**Work to complete**.
Scan the records below for the line containing "turquoise pencil: 5 -> 4" and the line containing "brown banana: 2 -> 3". Copy both, plus every line between, exactly.

**Data provided**.
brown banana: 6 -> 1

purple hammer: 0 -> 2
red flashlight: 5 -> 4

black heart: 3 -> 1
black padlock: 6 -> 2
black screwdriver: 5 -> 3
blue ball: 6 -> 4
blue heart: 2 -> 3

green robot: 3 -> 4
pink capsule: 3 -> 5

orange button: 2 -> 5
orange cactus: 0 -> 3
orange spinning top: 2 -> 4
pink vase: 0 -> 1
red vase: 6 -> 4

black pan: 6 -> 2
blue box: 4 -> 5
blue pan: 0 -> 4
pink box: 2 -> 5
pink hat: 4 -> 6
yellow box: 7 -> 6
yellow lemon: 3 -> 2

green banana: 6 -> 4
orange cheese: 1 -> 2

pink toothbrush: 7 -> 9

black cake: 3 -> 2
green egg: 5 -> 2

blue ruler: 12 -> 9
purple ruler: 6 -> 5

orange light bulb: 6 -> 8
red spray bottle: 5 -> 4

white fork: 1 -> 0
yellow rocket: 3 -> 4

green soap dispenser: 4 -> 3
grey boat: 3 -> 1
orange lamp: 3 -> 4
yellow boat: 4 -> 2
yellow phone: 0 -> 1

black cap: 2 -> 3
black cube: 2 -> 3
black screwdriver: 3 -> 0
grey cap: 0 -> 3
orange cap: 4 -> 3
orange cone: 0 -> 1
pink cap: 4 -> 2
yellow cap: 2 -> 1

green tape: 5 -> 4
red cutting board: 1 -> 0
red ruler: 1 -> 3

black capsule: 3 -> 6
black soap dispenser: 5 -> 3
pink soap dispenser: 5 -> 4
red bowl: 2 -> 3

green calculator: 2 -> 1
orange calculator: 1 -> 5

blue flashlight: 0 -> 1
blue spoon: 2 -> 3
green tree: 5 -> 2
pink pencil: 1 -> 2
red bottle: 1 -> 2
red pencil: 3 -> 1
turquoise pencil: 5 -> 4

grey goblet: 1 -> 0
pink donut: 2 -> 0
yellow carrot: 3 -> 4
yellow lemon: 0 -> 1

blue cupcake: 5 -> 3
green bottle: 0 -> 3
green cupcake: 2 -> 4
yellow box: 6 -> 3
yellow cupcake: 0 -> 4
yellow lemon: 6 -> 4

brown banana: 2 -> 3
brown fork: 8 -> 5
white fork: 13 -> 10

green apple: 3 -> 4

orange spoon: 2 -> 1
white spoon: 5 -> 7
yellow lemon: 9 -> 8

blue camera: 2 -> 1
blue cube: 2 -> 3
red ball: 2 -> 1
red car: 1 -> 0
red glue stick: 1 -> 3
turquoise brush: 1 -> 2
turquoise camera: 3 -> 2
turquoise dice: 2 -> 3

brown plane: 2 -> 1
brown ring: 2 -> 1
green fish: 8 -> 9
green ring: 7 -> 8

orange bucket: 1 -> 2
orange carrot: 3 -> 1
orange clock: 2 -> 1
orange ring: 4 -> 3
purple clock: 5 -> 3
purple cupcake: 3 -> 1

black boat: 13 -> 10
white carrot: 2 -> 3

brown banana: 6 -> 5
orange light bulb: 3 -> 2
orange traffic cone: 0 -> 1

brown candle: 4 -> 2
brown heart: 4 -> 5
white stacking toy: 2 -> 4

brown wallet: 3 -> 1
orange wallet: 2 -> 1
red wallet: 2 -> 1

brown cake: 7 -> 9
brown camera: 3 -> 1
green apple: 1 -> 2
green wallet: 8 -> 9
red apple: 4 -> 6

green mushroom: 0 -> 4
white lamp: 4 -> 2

**Problem solution**.
turquoise pencil: 5 -> 4

grey goblet: 1 -> 0
pink donut: 2 -> 0
yellow carrot: 3 -> 4
yellow lemon: 0 -> 1

blue cupcake: 5 -> 3
green bottle: 0 -> 3
green cupcake: 2 -> 4
yellow box: 6 -> 3
yellow cupcake: 0 -> 4
yellow lemon: 6 -> 4

brown banana: 2 -> 3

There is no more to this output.